* [WORK ITEM]
Of the lines listed below, return exactly those that run from the line containing "tan brick J18" through the line containing "brown brick F8", both included.

* [Scene comparison data]
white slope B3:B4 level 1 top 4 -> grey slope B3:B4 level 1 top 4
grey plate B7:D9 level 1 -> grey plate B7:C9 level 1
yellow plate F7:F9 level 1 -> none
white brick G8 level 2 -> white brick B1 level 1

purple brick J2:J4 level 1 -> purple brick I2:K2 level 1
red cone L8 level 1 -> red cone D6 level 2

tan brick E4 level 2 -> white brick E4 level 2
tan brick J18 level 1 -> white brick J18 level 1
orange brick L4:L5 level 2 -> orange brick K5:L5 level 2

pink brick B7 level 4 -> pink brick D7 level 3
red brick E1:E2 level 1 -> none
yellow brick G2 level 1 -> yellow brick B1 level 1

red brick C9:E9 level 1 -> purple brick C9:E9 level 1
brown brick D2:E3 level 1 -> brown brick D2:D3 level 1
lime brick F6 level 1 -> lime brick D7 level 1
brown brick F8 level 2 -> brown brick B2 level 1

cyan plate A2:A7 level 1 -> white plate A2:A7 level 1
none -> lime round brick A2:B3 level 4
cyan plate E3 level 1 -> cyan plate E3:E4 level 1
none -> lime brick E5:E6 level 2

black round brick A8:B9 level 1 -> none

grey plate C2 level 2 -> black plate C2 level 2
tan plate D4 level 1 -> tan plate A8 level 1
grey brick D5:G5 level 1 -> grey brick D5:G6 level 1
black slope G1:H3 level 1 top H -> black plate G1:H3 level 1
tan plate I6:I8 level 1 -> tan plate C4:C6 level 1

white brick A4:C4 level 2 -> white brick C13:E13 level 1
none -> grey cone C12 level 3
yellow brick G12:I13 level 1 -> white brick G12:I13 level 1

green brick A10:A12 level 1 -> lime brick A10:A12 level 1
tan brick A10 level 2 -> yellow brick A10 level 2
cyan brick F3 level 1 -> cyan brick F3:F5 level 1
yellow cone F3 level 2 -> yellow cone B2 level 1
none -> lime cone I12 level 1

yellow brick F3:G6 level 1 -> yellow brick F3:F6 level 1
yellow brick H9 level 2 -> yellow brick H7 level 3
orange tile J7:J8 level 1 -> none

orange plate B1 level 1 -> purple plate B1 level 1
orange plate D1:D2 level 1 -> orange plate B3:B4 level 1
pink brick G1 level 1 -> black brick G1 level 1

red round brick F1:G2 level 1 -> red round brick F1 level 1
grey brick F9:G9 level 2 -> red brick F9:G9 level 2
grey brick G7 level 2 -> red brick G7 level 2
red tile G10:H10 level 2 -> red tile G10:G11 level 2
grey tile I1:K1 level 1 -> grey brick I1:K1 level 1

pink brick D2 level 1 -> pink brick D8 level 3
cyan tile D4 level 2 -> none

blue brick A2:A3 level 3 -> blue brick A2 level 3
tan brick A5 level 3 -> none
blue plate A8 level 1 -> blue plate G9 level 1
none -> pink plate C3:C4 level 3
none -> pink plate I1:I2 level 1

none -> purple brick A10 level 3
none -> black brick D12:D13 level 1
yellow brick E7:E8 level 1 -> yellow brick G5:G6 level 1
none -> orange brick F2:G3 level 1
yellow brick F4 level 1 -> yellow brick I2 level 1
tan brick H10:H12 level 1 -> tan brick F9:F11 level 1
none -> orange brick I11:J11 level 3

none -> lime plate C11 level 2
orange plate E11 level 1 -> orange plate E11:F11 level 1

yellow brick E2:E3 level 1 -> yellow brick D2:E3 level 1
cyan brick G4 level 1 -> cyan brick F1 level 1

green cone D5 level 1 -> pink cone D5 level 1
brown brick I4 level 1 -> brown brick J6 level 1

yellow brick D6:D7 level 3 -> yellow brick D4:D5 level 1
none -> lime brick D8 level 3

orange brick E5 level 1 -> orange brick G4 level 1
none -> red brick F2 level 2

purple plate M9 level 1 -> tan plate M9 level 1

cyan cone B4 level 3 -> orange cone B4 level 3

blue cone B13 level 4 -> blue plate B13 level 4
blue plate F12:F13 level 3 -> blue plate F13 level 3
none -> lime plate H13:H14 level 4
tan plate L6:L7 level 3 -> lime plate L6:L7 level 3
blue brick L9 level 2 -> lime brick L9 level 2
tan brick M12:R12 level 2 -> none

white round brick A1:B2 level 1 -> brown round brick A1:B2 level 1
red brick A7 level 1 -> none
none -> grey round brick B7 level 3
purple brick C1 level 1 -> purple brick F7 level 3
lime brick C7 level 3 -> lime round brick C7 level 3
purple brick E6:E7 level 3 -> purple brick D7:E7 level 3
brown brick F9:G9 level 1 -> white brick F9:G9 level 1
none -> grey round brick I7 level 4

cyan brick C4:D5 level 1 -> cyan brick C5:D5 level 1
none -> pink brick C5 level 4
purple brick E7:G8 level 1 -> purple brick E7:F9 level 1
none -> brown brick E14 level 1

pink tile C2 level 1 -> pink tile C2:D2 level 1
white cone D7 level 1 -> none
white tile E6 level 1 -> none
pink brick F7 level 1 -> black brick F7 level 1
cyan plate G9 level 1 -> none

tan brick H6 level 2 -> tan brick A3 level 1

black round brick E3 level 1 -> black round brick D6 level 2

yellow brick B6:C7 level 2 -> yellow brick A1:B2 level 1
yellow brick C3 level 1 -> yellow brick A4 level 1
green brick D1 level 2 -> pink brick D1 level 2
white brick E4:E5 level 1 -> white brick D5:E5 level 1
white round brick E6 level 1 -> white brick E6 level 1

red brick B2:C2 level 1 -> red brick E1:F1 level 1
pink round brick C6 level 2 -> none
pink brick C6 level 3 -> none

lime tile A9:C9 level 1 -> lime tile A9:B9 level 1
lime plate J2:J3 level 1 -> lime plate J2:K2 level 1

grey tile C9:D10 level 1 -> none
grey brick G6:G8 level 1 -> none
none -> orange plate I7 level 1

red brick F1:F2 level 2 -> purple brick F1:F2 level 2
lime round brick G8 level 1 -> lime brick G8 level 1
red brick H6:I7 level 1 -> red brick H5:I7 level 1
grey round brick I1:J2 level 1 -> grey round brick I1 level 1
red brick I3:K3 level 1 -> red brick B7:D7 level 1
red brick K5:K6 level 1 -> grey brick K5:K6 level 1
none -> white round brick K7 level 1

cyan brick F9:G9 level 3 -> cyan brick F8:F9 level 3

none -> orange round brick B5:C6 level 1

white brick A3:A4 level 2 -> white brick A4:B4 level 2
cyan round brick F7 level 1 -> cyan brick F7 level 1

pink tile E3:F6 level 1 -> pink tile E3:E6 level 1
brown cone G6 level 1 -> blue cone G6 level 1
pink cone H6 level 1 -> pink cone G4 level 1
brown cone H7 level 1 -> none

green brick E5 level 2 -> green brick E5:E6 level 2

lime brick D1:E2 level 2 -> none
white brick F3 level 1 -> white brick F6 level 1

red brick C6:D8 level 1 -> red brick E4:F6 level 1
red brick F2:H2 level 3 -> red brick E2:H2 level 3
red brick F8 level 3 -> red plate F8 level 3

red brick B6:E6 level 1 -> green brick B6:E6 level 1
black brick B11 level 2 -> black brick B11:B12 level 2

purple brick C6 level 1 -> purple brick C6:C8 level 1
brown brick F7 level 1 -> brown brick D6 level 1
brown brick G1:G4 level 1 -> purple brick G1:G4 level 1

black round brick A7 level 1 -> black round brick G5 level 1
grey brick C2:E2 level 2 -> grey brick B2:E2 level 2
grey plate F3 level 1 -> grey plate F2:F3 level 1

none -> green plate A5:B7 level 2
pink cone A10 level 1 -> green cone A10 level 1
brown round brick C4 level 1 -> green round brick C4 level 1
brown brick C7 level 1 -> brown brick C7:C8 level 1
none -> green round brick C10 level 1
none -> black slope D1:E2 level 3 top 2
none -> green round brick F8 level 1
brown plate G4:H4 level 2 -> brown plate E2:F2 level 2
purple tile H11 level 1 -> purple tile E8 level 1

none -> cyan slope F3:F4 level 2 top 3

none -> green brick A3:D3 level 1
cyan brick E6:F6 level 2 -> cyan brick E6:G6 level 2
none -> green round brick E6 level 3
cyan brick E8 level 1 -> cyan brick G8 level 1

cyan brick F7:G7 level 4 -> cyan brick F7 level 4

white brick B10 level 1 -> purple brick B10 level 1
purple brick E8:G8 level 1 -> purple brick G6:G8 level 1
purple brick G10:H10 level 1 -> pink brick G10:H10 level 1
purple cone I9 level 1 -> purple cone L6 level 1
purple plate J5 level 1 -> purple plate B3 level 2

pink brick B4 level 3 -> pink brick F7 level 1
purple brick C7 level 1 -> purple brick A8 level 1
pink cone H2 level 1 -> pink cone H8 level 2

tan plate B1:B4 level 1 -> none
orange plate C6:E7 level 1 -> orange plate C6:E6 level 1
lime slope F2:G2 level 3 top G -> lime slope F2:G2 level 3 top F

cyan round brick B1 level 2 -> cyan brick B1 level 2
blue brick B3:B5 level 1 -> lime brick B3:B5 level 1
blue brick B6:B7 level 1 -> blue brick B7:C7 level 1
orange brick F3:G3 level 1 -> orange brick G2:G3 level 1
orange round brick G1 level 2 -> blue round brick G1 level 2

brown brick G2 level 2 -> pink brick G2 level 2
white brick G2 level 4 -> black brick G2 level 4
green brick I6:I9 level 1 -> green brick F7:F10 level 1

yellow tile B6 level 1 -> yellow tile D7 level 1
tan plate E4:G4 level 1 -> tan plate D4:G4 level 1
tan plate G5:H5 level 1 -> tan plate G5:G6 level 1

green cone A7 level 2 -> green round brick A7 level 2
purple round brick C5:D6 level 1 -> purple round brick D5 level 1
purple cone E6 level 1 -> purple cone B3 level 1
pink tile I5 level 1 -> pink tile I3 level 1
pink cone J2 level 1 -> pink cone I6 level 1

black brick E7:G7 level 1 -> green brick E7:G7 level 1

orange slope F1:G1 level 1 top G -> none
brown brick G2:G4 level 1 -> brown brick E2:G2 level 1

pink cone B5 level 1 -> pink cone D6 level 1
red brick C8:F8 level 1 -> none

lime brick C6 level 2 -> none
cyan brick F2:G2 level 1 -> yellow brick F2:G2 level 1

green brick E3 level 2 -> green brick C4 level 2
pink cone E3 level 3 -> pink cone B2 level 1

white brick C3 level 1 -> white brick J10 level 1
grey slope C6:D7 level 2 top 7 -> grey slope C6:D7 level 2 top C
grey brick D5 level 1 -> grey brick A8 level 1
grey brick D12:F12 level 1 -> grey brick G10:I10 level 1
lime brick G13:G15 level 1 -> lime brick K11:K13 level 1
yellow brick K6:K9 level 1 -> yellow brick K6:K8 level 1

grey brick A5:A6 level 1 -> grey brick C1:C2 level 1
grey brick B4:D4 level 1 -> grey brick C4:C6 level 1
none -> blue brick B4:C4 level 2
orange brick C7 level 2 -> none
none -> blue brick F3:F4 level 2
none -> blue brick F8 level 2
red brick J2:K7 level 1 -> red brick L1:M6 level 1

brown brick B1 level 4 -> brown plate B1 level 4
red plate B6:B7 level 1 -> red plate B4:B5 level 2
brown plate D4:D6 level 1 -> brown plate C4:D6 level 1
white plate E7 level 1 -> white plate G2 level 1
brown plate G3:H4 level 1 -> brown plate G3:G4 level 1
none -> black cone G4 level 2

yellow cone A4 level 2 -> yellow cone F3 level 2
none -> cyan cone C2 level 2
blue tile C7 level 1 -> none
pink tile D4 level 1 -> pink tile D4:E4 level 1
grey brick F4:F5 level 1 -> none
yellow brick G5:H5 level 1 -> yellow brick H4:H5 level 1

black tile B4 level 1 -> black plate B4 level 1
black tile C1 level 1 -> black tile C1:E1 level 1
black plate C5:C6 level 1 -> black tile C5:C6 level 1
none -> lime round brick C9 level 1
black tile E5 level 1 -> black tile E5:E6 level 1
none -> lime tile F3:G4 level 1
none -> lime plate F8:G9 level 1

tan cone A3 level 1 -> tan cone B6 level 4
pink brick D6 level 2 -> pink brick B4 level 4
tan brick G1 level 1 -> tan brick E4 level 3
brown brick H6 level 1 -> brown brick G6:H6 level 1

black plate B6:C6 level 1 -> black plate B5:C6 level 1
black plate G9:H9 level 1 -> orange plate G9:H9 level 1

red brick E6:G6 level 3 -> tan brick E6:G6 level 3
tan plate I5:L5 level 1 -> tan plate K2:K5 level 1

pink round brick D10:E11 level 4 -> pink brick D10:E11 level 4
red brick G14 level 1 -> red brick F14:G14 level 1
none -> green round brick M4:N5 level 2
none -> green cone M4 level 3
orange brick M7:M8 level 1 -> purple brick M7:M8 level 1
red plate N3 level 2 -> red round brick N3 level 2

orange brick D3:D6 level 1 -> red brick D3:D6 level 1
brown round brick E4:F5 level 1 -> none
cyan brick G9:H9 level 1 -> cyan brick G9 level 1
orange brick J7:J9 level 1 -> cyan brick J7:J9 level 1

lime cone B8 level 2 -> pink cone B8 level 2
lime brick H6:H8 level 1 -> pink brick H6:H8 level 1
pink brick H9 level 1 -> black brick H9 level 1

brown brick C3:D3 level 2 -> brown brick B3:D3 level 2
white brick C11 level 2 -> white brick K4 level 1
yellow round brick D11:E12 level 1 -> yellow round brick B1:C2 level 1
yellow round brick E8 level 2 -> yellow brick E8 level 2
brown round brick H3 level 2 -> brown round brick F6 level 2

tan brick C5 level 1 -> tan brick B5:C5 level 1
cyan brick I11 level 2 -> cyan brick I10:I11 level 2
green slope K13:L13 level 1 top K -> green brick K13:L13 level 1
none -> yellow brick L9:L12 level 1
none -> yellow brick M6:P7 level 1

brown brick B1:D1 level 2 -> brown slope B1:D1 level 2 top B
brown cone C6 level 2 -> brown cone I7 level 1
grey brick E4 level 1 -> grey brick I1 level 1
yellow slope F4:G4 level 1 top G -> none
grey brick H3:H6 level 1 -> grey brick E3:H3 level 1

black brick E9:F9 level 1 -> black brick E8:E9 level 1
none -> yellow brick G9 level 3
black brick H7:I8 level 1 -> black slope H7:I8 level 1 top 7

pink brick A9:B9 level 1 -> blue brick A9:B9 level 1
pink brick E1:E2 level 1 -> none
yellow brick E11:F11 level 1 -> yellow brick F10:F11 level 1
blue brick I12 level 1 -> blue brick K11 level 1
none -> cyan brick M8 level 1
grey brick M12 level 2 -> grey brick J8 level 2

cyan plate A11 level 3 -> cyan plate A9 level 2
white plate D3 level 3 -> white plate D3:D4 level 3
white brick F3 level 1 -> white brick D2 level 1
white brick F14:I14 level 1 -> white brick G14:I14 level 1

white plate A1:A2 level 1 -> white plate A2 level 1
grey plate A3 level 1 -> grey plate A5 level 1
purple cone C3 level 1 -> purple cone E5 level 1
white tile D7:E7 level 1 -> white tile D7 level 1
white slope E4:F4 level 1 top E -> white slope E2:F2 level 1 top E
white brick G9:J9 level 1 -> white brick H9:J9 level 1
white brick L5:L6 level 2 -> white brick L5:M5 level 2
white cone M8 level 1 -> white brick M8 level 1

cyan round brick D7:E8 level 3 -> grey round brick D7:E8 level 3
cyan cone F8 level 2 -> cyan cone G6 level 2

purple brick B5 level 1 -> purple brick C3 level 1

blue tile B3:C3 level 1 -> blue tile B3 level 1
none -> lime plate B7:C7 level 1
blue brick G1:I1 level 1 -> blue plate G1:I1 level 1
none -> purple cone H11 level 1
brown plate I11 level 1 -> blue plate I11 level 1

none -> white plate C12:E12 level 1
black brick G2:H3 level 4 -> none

* [ANSWER TO THIS EXERCISE]
tan brick J18 level 1 -> white brick J18 level 1
orange brick L4:L5 level 2 -> orange brick K5:L5 level 2

pink brick B7 level 4 -> pink brick D7 level 3
red brick E1:E2 level 1 -> none
yellow brick G2 level 1 -> yellow brick B1 level 1

red brick C9:E9 level 1 -> purple brick C9:E9 level 1
brown brick D2:E3 level 1 -> brown brick D2:D3 level 1
lime brick F6 level 1 -> lime brick D7 level 1
brown brick F8 level 2 -> brown brick B2 level 1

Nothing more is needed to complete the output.